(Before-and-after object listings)
<<<<

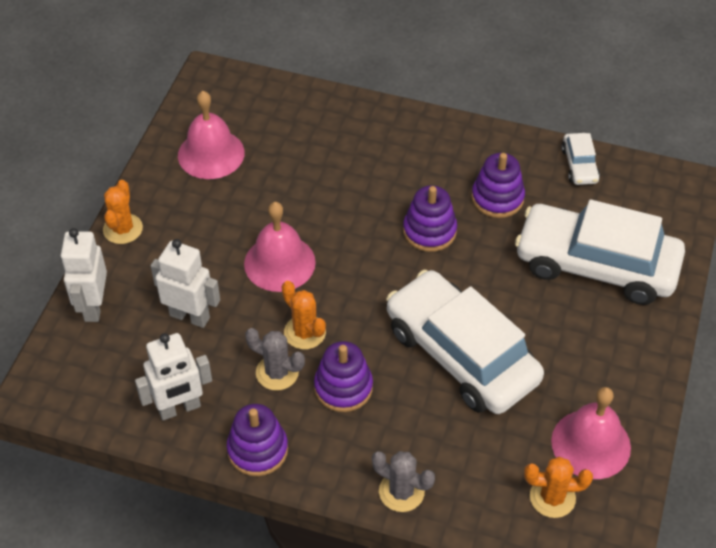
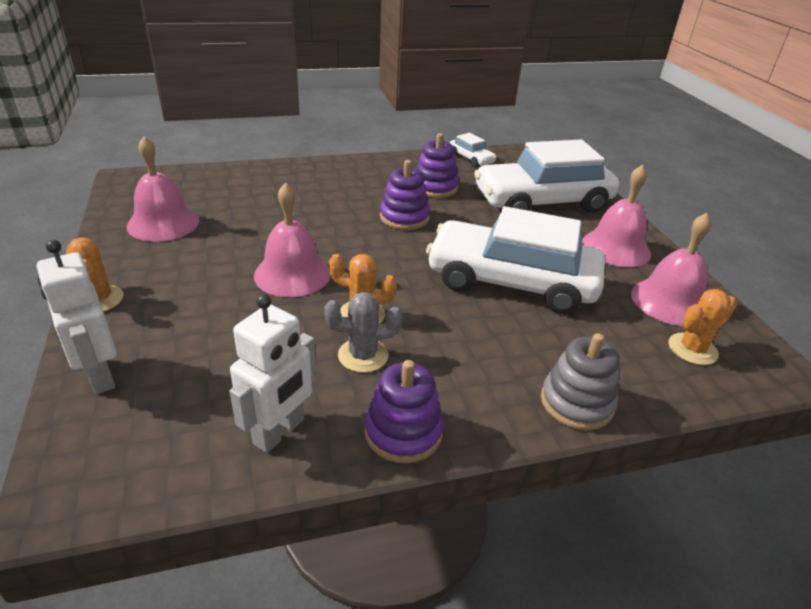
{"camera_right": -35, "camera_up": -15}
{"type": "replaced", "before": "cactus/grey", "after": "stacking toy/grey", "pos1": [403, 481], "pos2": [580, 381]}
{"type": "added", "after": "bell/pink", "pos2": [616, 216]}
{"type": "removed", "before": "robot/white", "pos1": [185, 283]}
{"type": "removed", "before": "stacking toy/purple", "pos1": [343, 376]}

>>>>

WORK ITEM: Only text belongs in the copy: repeat each line of the data exactly and leave out the pictures.

SOLUTION TO THE EXERCISE:
{"camera_right": -35, "camera_up": -15}
{"type": "replaced", "before": "cactus/grey", "after": "stacking toy/grey", "pos1": [403, 481], "pos2": [580, 381]}
{"type": "added", "after": "bell/pink", "pos2": [616, 216]}
{"type": "removed", "before": "robot/white", "pos1": [185, 283]}
{"type": "removed", "before": "stacking toy/purple", "pos1": [343, 376]}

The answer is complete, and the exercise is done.